* [Action item]: Below is a listing; restate from it, character for character, the lines beginning at the line holding "move | Gießkanne" and ending at the line holding "75 degrees clockwise |", both included.

* [Exercise materials]:

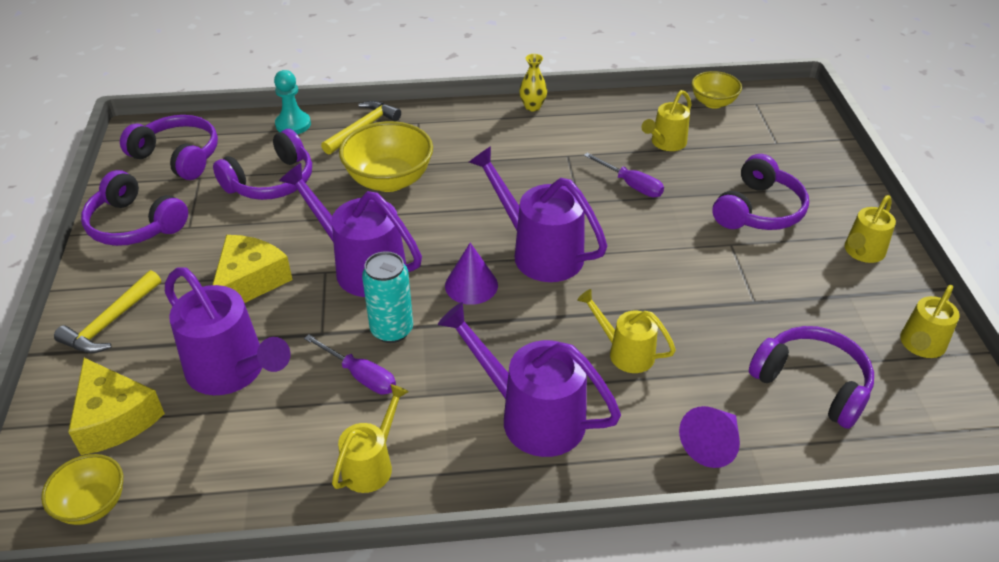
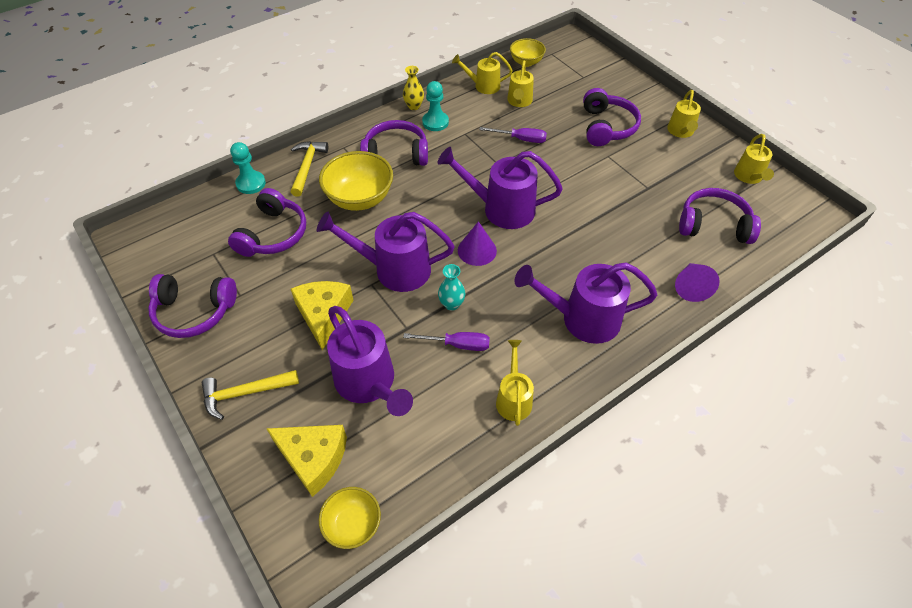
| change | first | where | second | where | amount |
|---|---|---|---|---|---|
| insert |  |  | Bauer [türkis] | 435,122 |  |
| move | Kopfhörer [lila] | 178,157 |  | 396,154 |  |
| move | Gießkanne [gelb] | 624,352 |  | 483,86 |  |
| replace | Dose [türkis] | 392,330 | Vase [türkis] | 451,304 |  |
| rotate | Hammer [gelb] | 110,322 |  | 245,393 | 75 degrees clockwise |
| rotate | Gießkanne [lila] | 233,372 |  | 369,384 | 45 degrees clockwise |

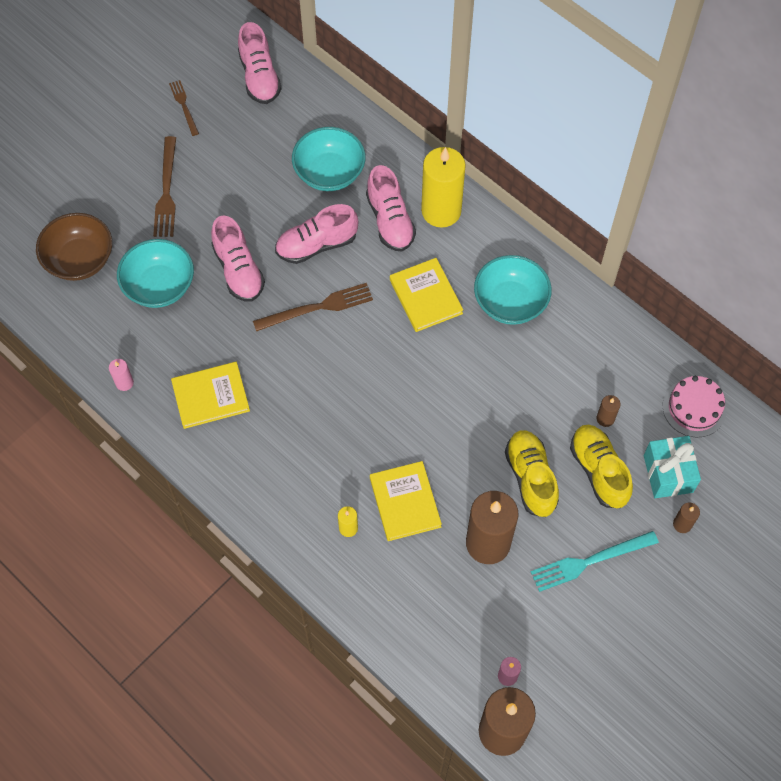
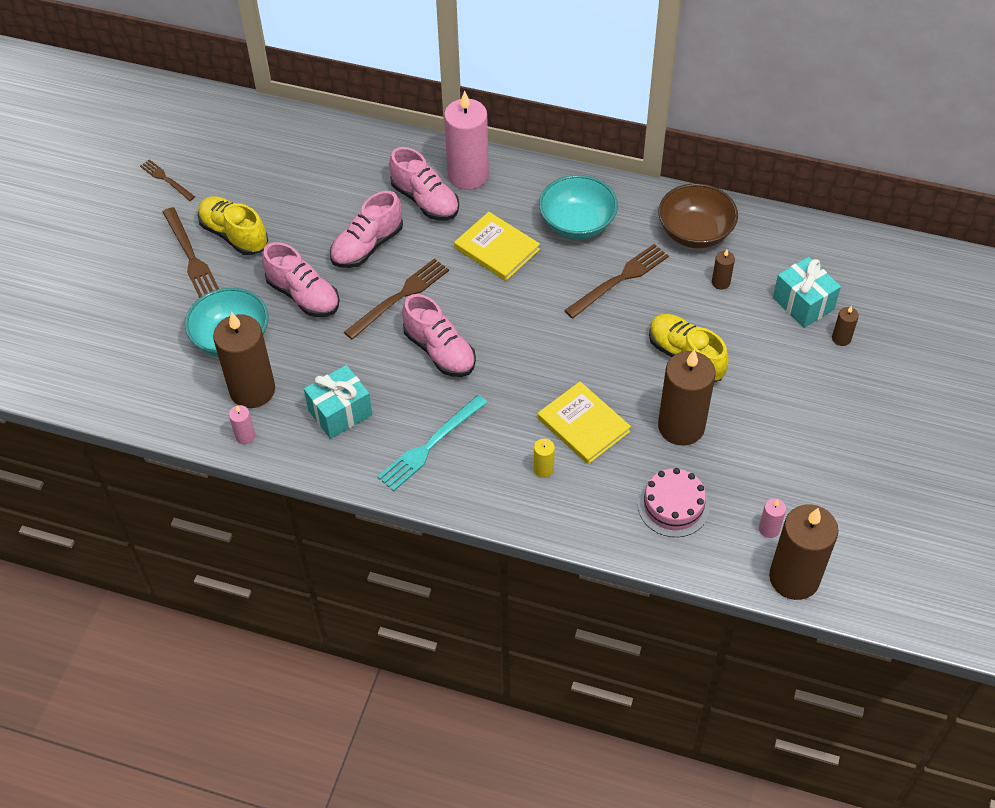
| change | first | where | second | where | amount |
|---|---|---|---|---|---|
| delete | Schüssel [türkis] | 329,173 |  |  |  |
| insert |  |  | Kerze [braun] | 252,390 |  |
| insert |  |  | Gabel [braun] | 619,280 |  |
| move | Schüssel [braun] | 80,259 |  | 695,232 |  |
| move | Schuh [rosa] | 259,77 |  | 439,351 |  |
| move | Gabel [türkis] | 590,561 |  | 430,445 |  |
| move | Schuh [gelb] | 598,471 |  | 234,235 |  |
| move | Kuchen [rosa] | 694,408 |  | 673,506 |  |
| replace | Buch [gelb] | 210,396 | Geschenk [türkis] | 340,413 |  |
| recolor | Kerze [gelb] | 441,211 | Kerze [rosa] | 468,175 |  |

==

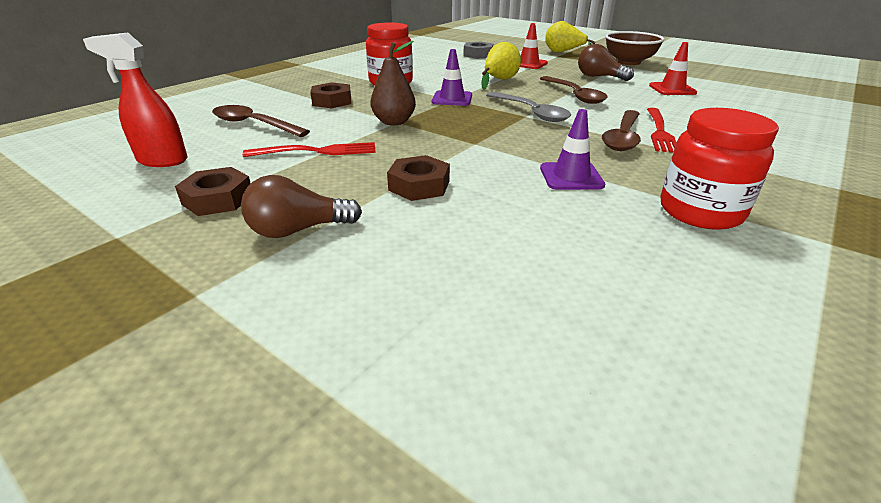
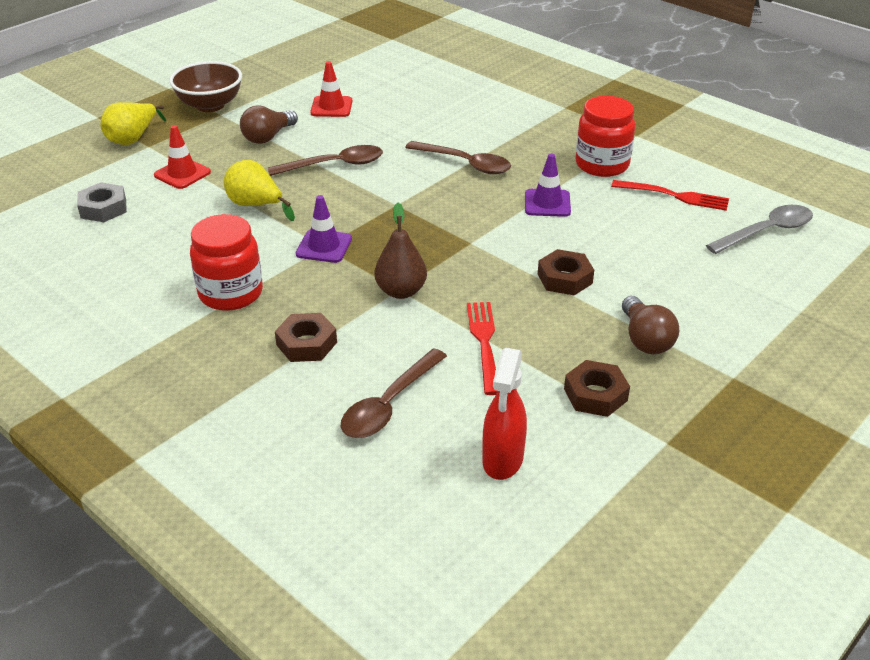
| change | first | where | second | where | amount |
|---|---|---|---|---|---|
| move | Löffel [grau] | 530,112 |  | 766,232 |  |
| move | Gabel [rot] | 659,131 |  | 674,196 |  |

* [Solved exercise]:
| move | Gießkanne [gelb] | 624,352 |  | 483,86 |  |
| replace | Dose [türkis] | 392,330 | Vase [türkis] | 451,304 |  |
| rotate | Hammer [gelb] | 110,322 |  | 245,393 | 75 degrees clockwise |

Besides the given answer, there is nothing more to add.